What you are asked to do:
Scan the material below for the string "brown". Report every line that has it.

Input data:
--*--
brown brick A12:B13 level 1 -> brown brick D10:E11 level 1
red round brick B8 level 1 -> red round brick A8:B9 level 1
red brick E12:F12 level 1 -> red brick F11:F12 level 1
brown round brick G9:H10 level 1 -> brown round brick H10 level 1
--*--
Exercise solution:
brown brick A12:B13 level 1 -> brown brick D10:E11 level 1
brown round brick G9:H10 level 1 -> brown round brick H10 level 1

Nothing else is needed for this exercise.